### Exercise instructions:
Once you find the line containing "D4: none -> diode (A N024, K +12V)" in the data below, copy it and each following line exactly, up to and including the line containing "V2: none -> AC 1V (N024, N032)", and nothing else.

### Supplied entries:
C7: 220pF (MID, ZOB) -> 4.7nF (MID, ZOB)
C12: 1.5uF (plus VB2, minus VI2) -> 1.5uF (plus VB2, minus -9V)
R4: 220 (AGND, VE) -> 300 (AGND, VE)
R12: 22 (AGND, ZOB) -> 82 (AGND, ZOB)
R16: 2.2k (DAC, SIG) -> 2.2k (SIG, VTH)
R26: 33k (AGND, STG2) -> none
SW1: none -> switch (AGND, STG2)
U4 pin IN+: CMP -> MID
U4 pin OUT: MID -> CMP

...

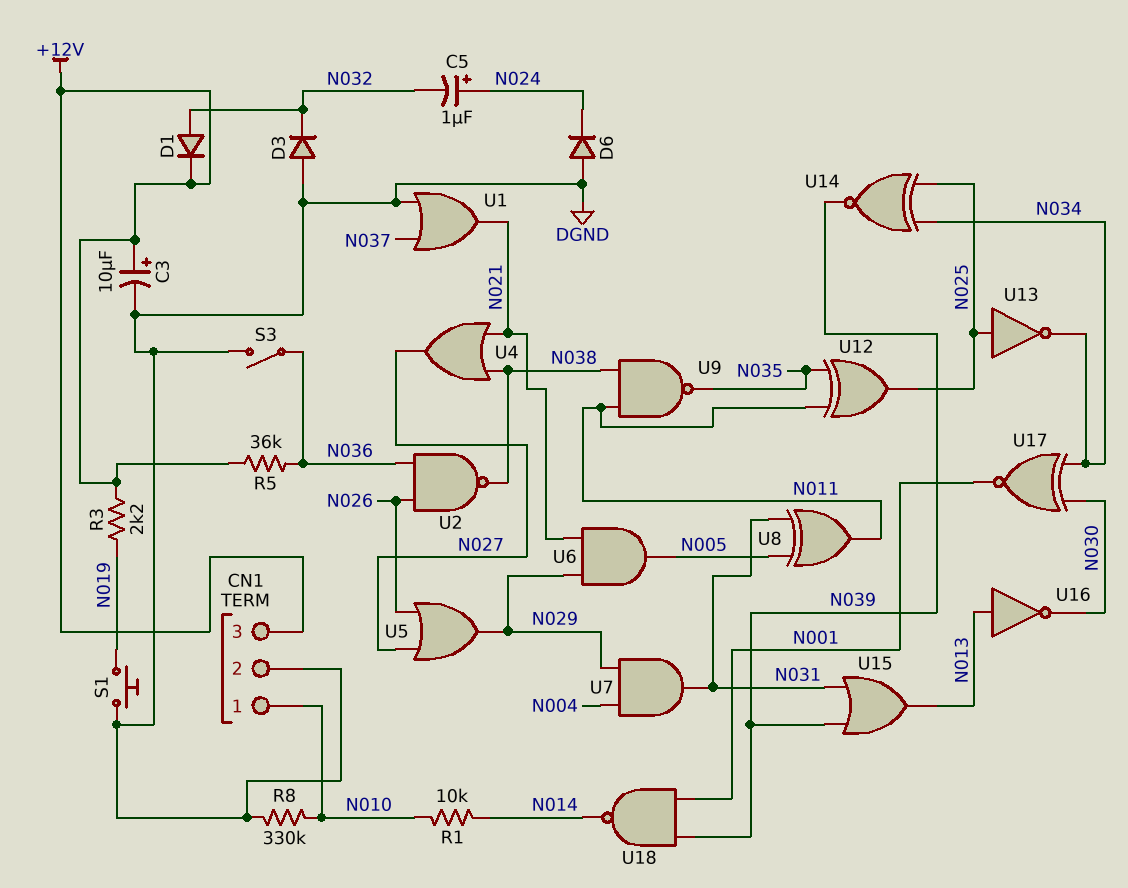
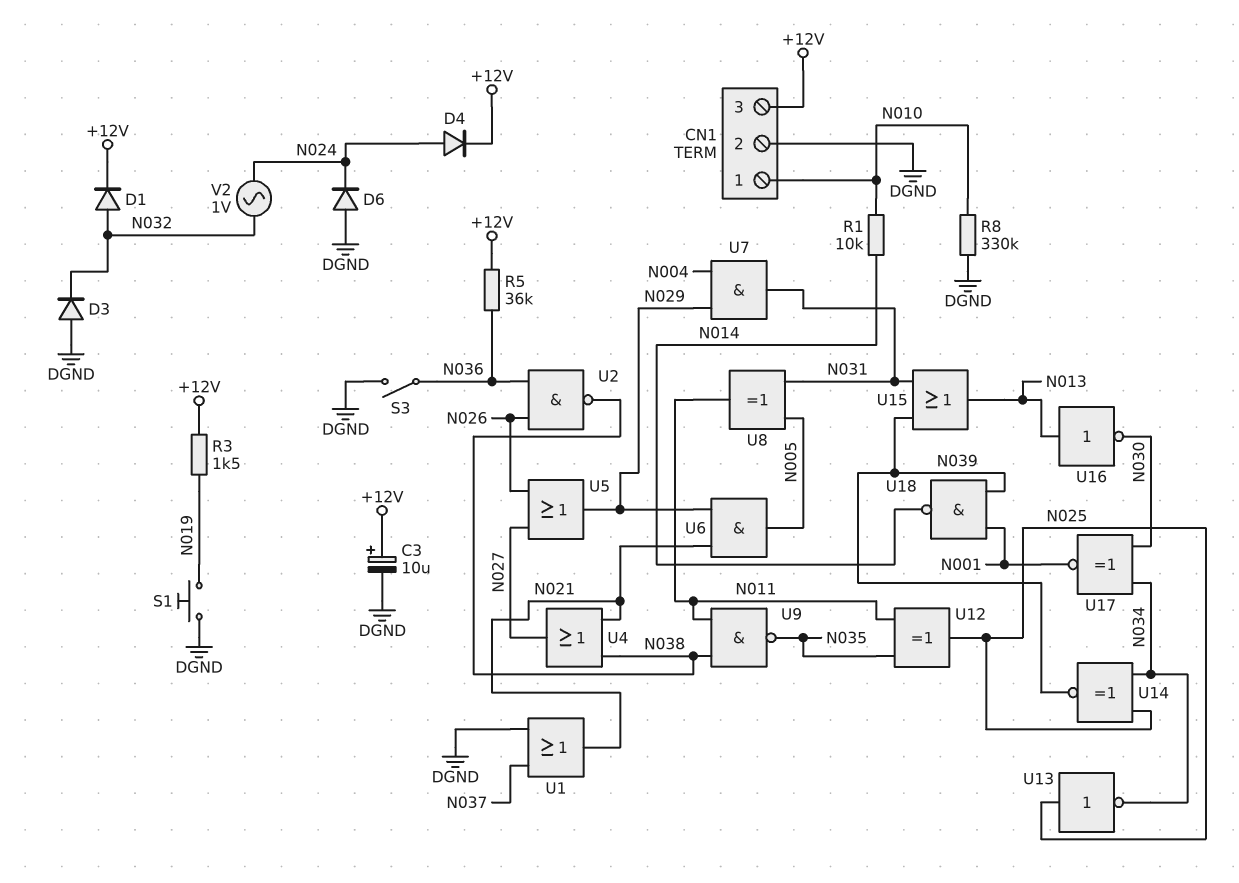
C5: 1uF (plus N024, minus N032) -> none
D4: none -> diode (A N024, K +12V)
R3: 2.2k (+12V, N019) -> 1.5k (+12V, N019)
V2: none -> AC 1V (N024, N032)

### Solution to the exercise:
D4: none -> diode (A N024, K +12V)
R3: 2.2k (+12V, N019) -> 1.5k (+12V, N019)
V2: none -> AC 1V (N024, N032)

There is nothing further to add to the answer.